▶ **DIRECTIONS FOR THIS TASK**
Every record below needs to be set down exactly. Pictures do not belong in the copy.

====== SOURCE INFORMATION

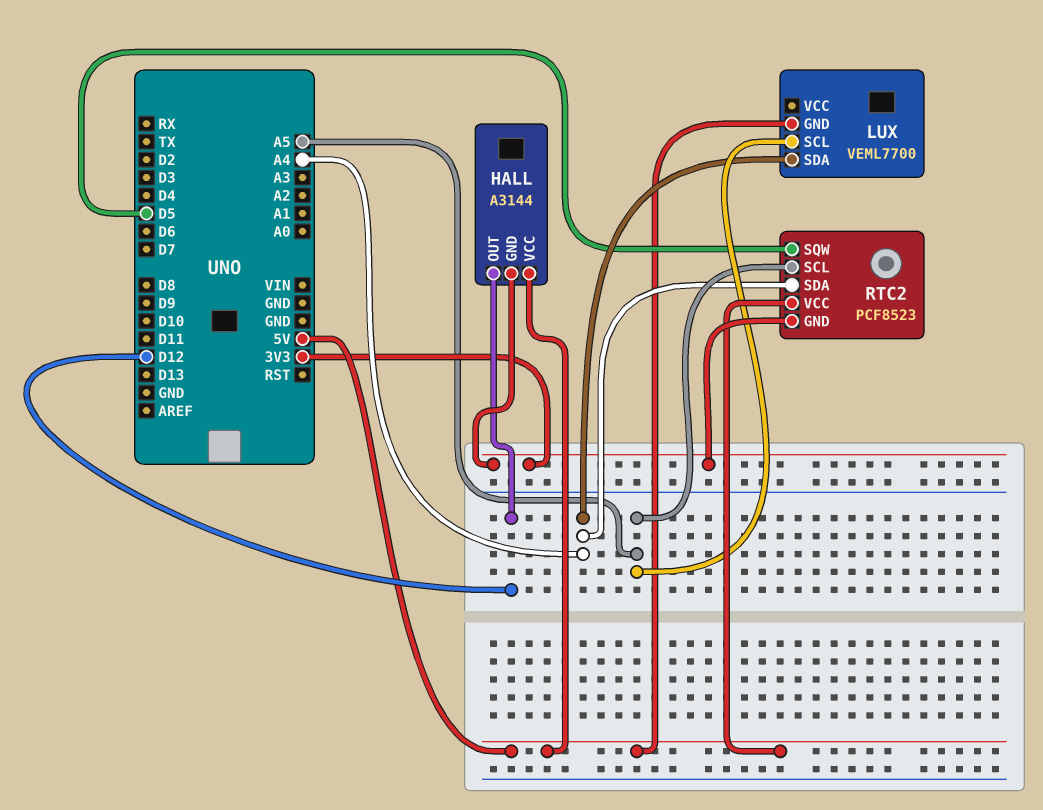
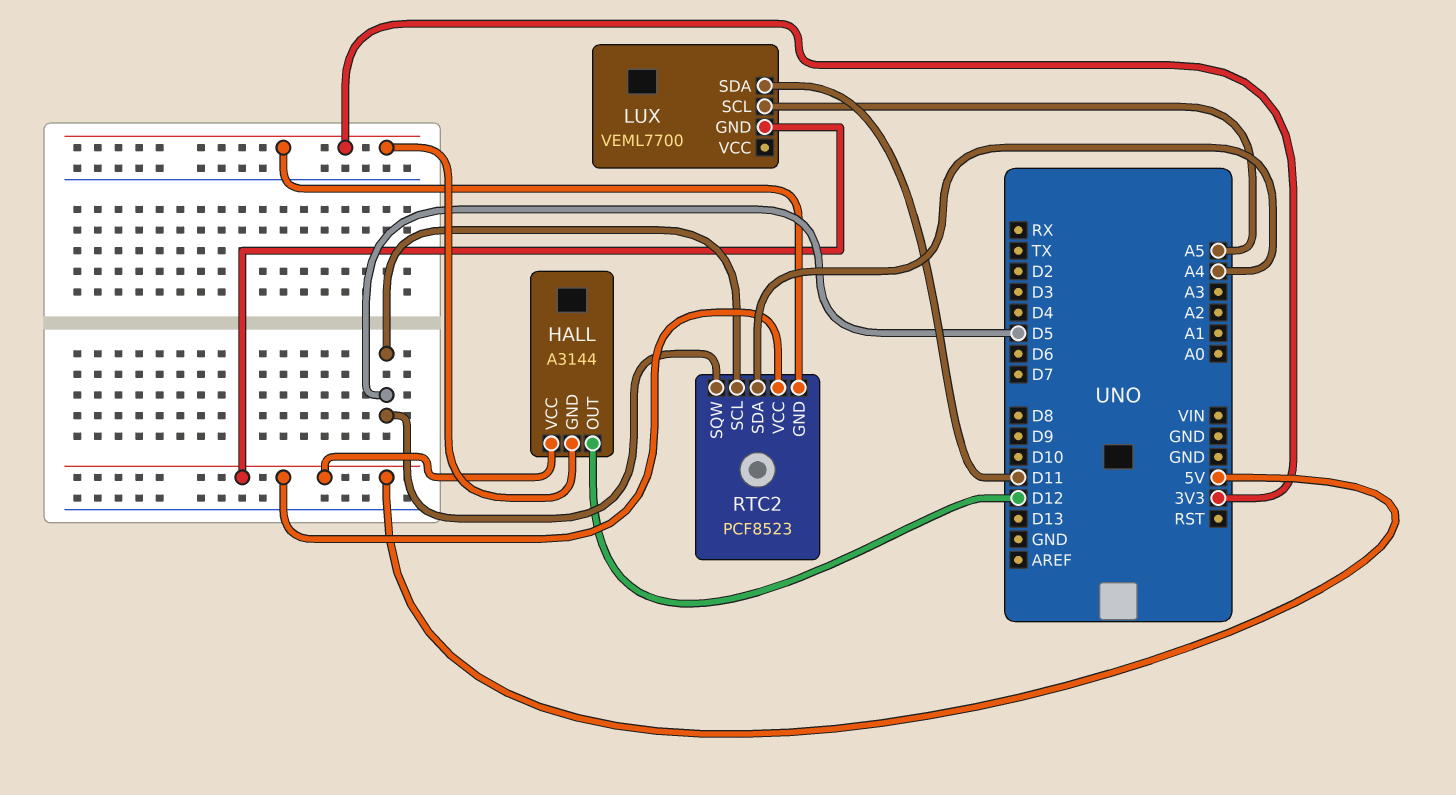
LUX pin SDA: A4 -> D11
RTC2 pin SCL: A5 -> D5

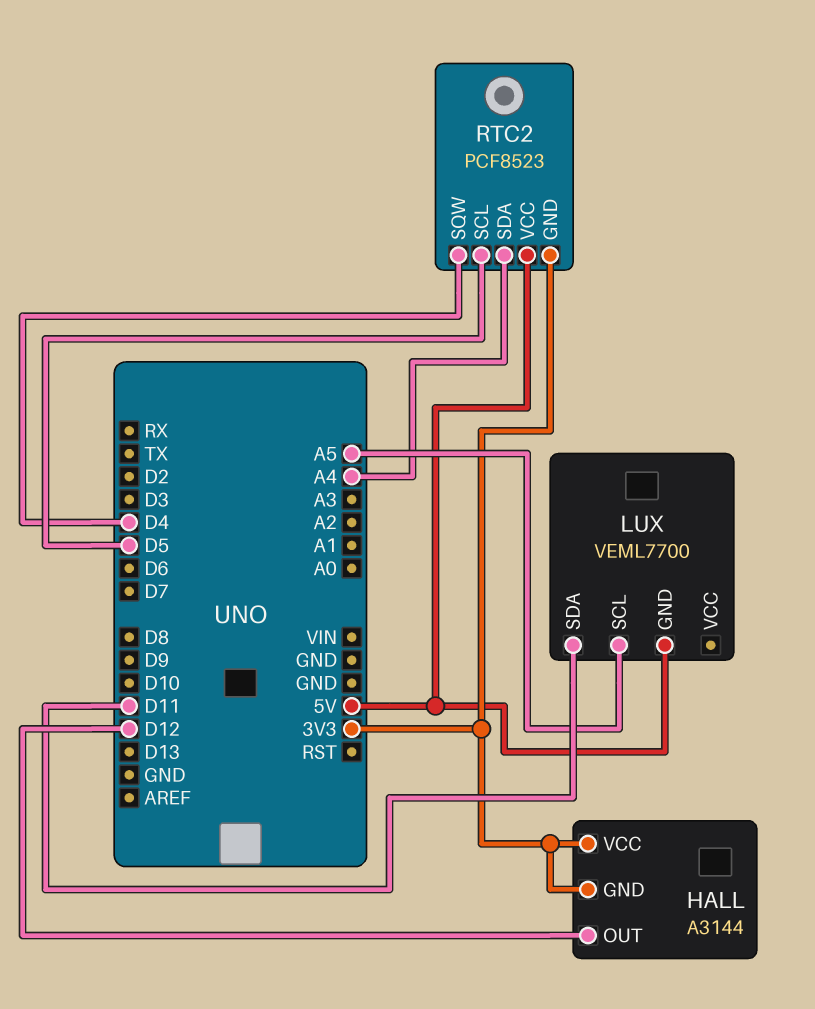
HALL pin VCC: 5V -> 3V3
RTC2 pin SQW: D5 -> D4

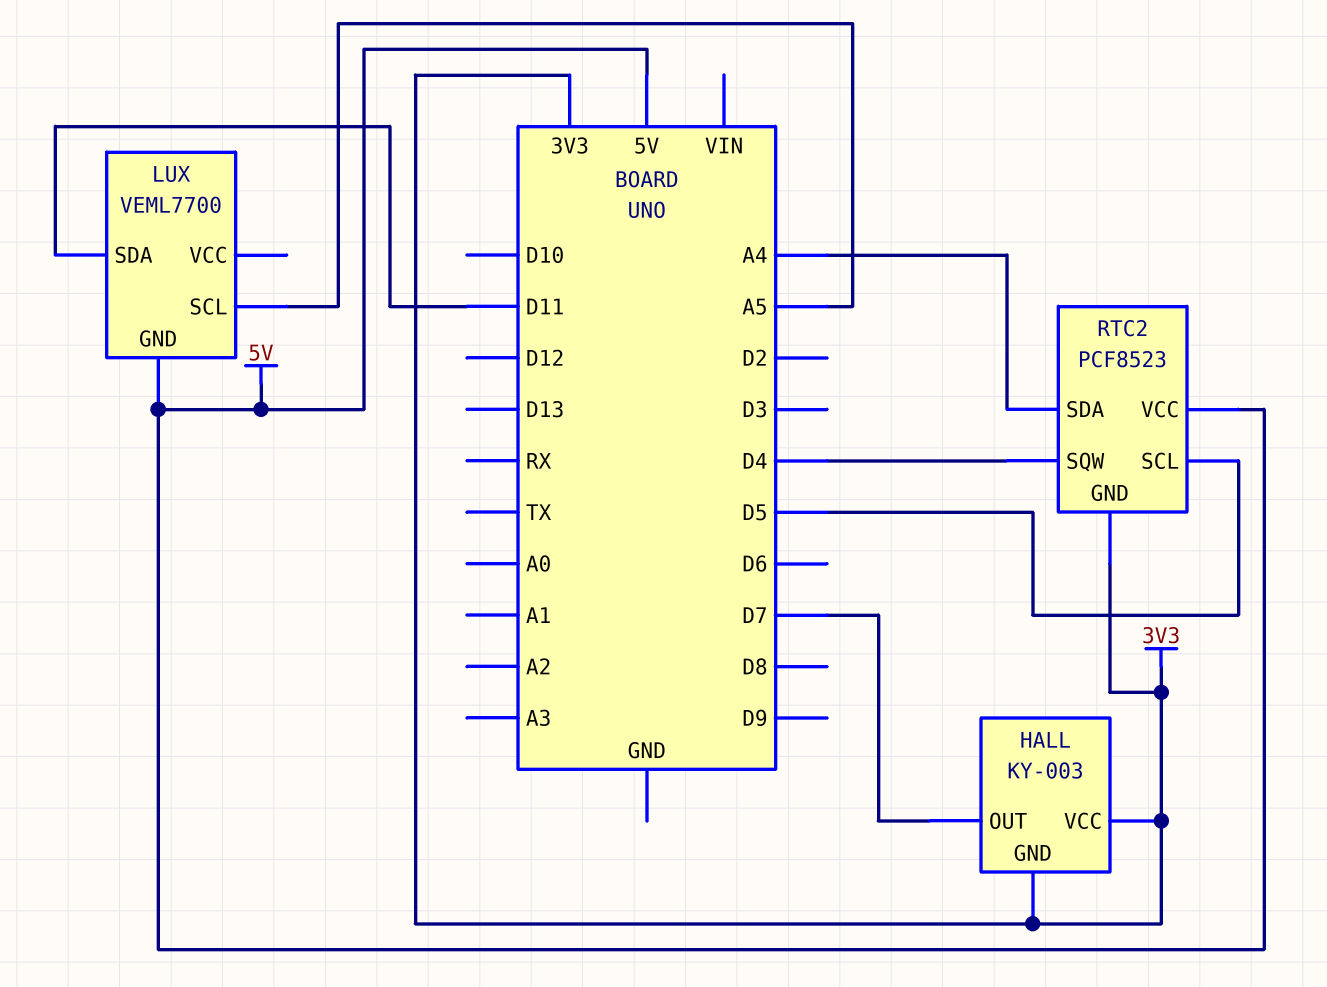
HALL: A3144 -> KY-003
HALL pin OUT: D12 -> D7

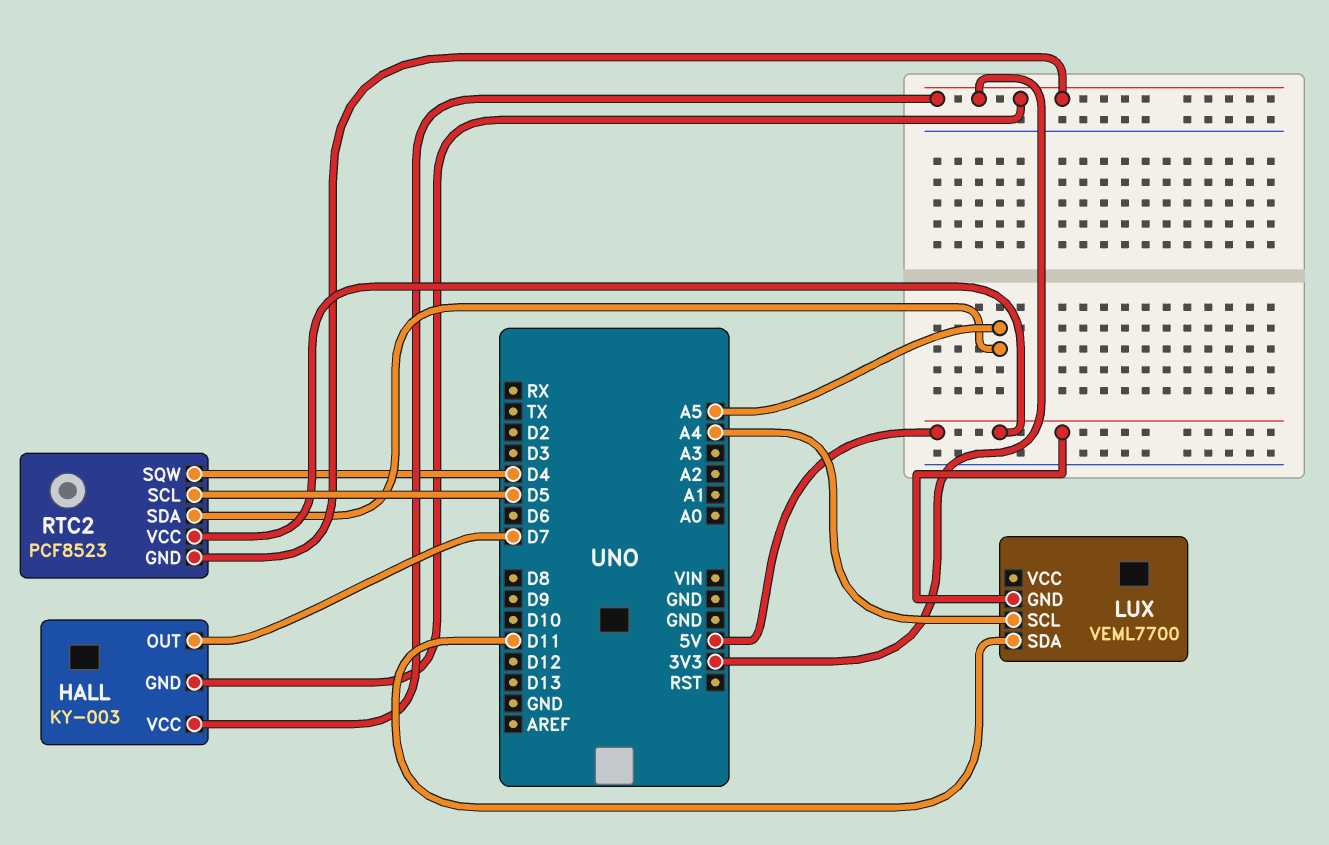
LUX pin SCL: A5 -> A4
RTC2 pin SDA: A4 -> A5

============

▶ **RESPONSE BOX**
LUX pin SDA: A4 -> D11
RTC2 pin SCL: A5 -> D5

HALL pin VCC: 5V -> 3V3
RTC2 pin SQW: D5 -> D4

HALL: A3144 -> KY-003
HALL pin OUT: D12 -> D7

LUX pin SCL: A5 -> A4
RTC2 pin SDA: A4 -> A5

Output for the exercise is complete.